Reproduce the listing below in full and without alteration, apart from its pictures.
──────── Task inputs ────────
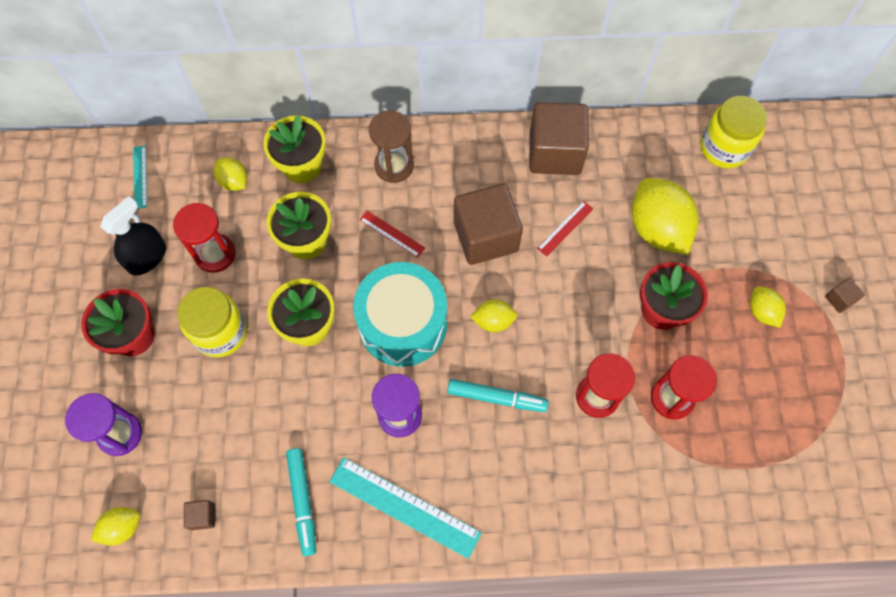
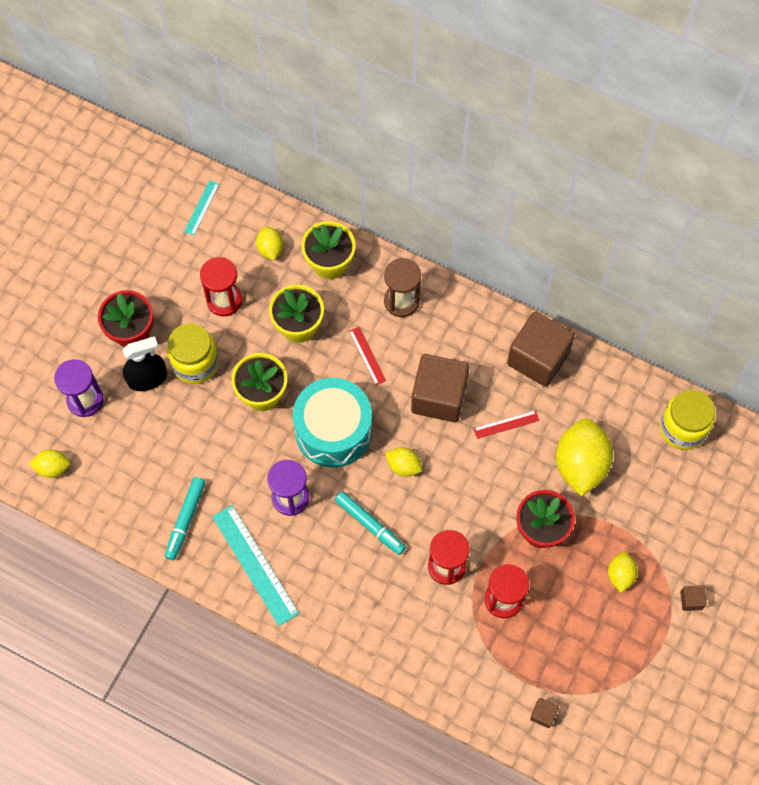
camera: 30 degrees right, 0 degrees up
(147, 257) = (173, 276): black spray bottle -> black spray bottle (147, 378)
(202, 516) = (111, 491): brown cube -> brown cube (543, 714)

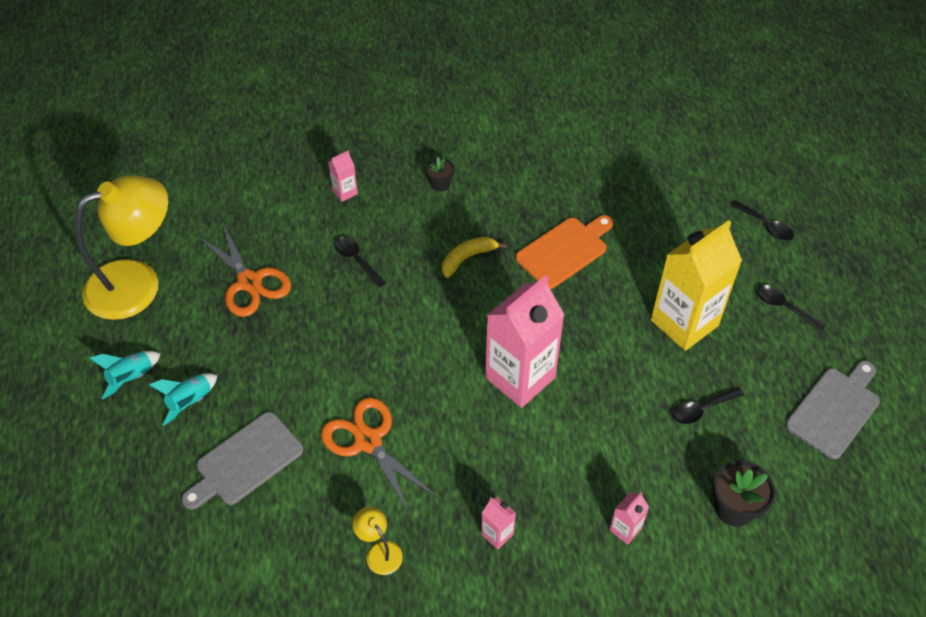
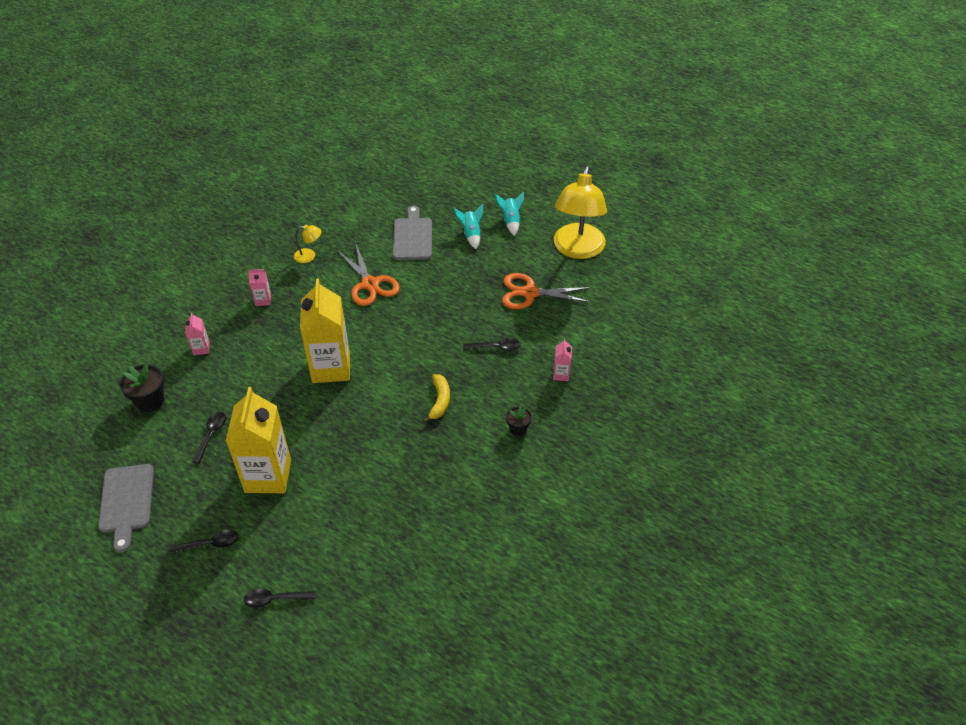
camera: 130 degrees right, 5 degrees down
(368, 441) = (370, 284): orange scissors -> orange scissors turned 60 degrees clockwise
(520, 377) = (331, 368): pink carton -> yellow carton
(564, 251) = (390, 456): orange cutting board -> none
────────
*Response*:
camera: 30 degrees right, 0 degrees up
(147, 257) = (173, 276): black spray bottle -> black spray bottle (147, 378)
(202, 516) = (111, 491): brown cube -> brown cube (543, 714)

camera: 130 degrees right, 5 degrees down
(368, 441) = (370, 284): orange scissors -> orange scissors turned 60 degrees clockwise
(520, 377) = (331, 368): pink carton -> yellow carton
(564, 251) = (390, 456): orange cutting board -> none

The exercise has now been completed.